INSTRUCTIONS TO FOLLOW » Leave out the pictures. Return every record otherwise untouched.

RECORD EXCERPTS »
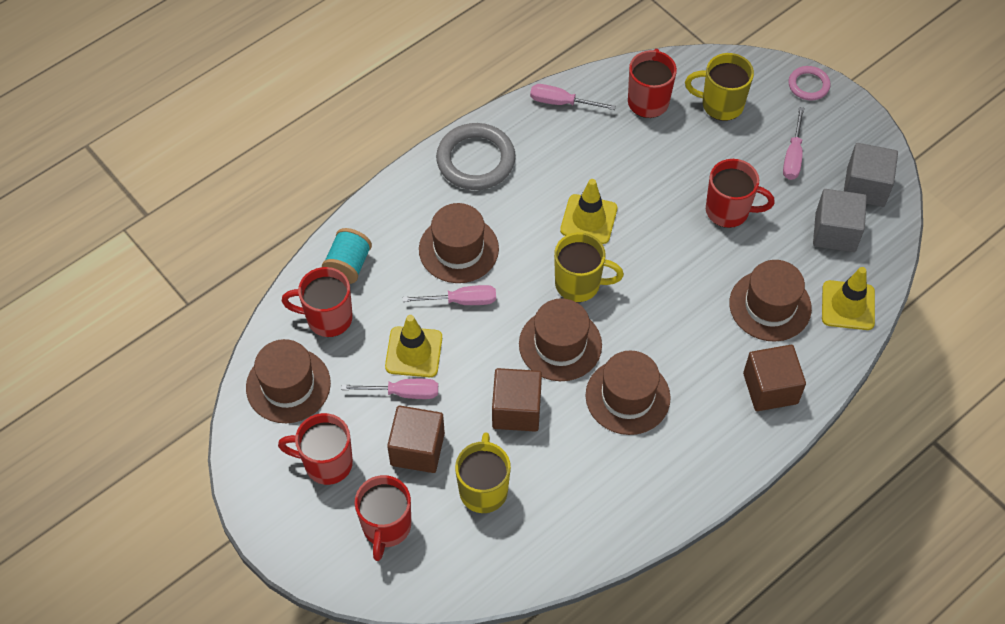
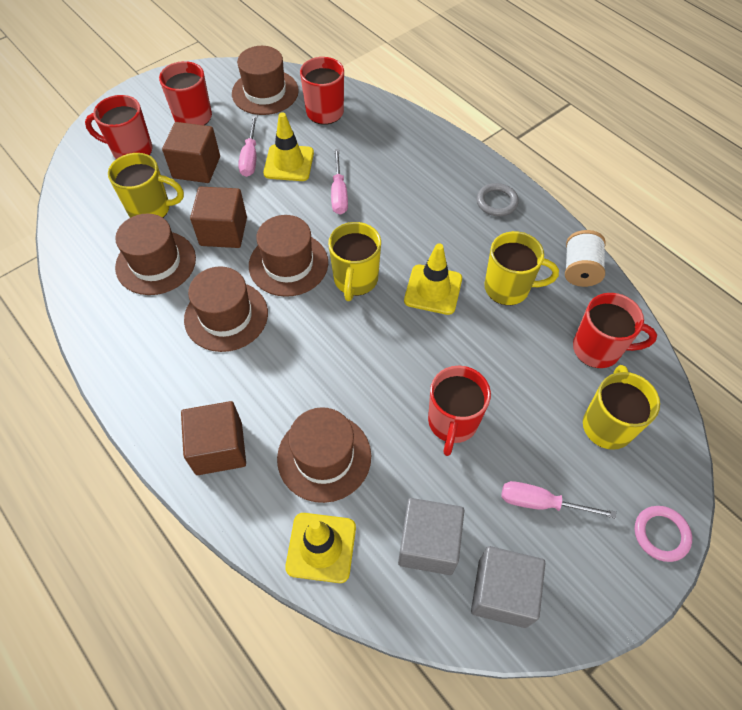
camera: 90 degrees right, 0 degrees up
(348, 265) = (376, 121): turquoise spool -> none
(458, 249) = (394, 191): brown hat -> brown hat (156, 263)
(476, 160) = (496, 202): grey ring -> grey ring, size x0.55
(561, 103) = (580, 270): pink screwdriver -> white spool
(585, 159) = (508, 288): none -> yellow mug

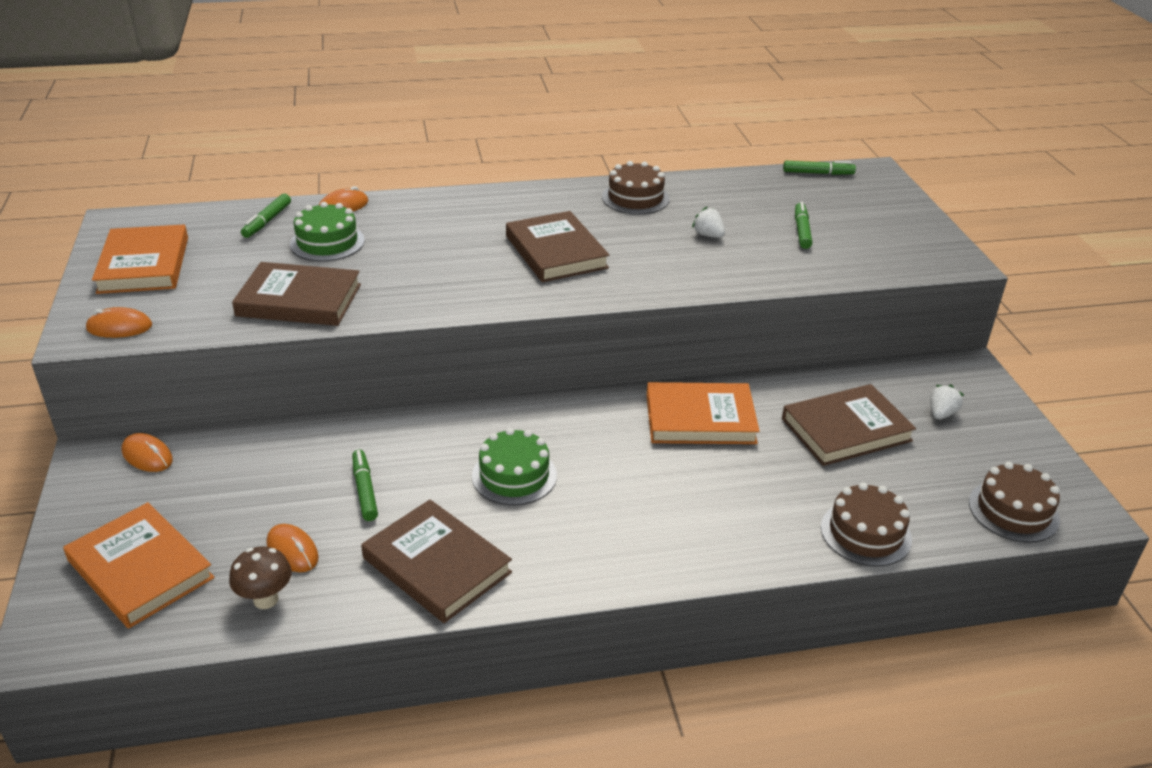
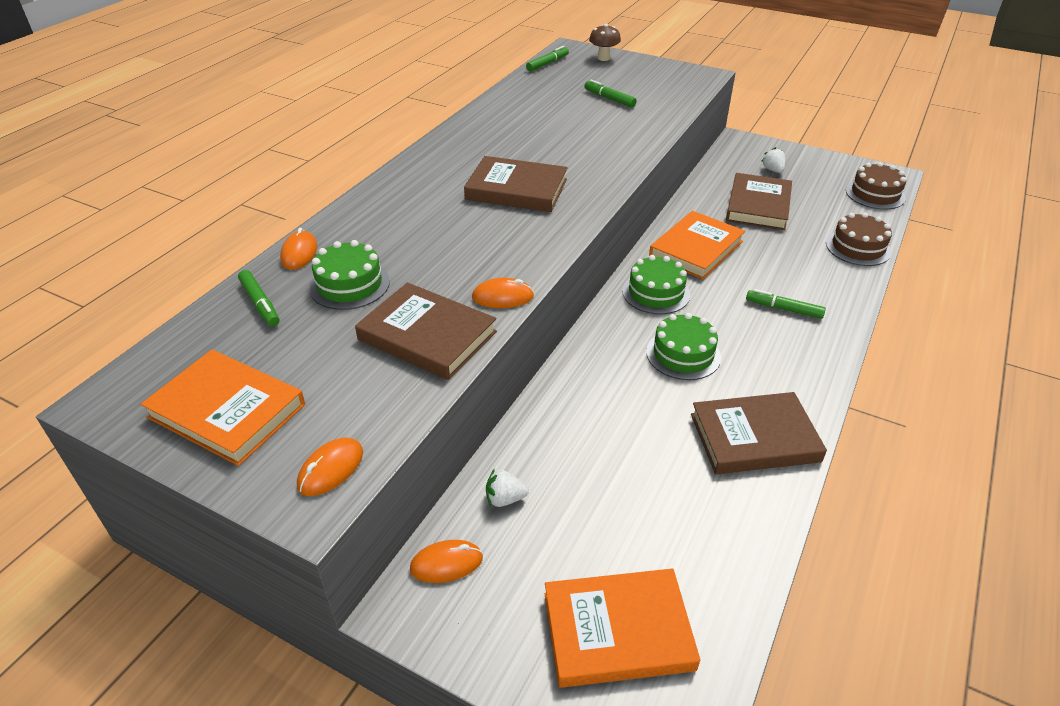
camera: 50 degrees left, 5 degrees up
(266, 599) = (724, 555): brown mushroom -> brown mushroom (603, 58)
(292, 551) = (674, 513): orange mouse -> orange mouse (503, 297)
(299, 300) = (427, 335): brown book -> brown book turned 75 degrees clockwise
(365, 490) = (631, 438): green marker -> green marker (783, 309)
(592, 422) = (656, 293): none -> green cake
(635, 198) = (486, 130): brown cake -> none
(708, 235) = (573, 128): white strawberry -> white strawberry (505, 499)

EXERCISE RESULT »
camera: 90 degrees right, 0 degrees up
(348, 265) = (376, 121): turquoise spool -> none
(458, 249) = (394, 191): brown hat -> brown hat (156, 263)
(476, 160) = (496, 202): grey ring -> grey ring, size x0.55
(561, 103) = (580, 270): pink screwdriver -> white spool
(585, 159) = (508, 288): none -> yellow mug

camera: 50 degrees left, 5 degrees up
(266, 599) = (724, 555): brown mushroom -> brown mushroom (603, 58)
(292, 551) = (674, 513): orange mouse -> orange mouse (503, 297)
(299, 300) = (427, 335): brown book -> brown book turned 75 degrees clockwise
(365, 490) = (631, 438): green marker -> green marker (783, 309)
(592, 422) = (656, 293): none -> green cake
(635, 198) = (486, 130): brown cake -> none
(708, 235) = (573, 128): white strawberry -> white strawberry (505, 499)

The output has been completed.